- _EXERCISE DETAILS_:
Each record below must be reproduced exactly as it reads, with its images omitted.

(Object change listings)
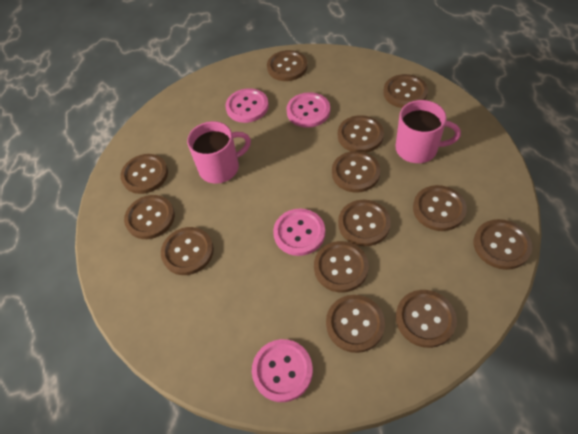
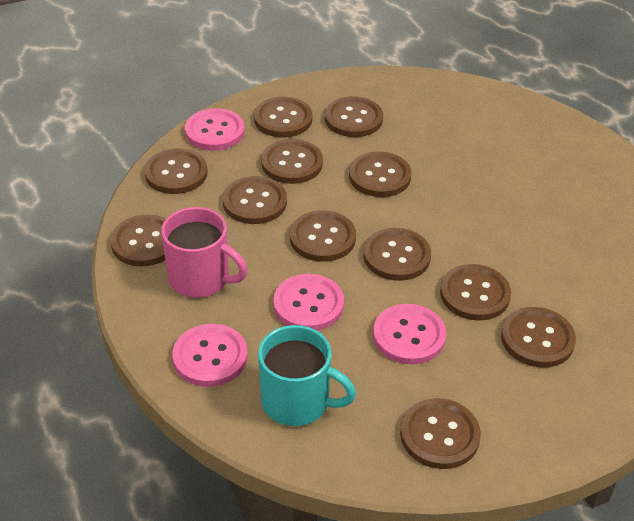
brown button: 13 -> 12
pink mug: 2 -> 1
turquoise mug: 0 -> 1

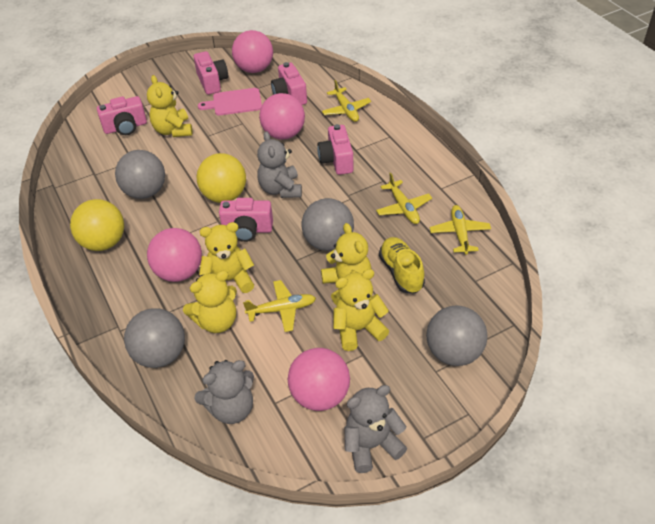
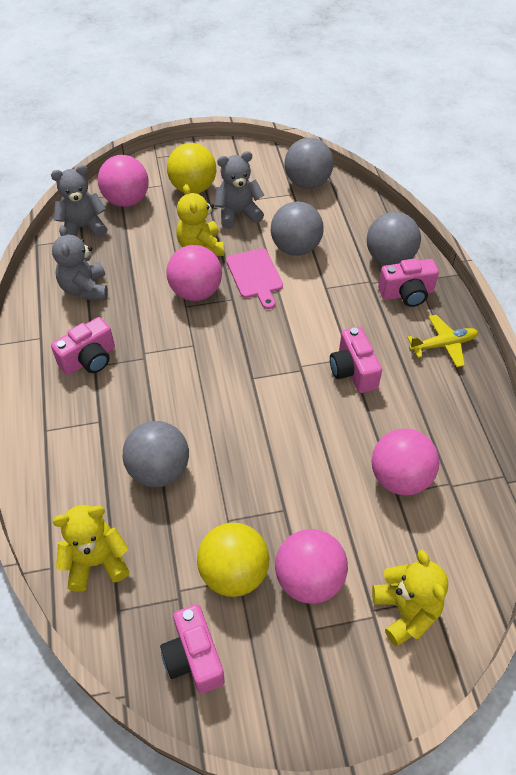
pink camera: 5 -> 4
yellow plane: 4 -> 1
yellow shoe: 1 -> 0
yellow teddy bear: 5 -> 3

- _SOLUTION FOR THIS PROBLEM_:
brown button: 13 -> 12
pink mug: 2 -> 1
turquoise mug: 0 -> 1

pink camera: 5 -> 4
yellow plane: 4 -> 1
yellow shoe: 1 -> 0
yellow teddy bear: 5 -> 3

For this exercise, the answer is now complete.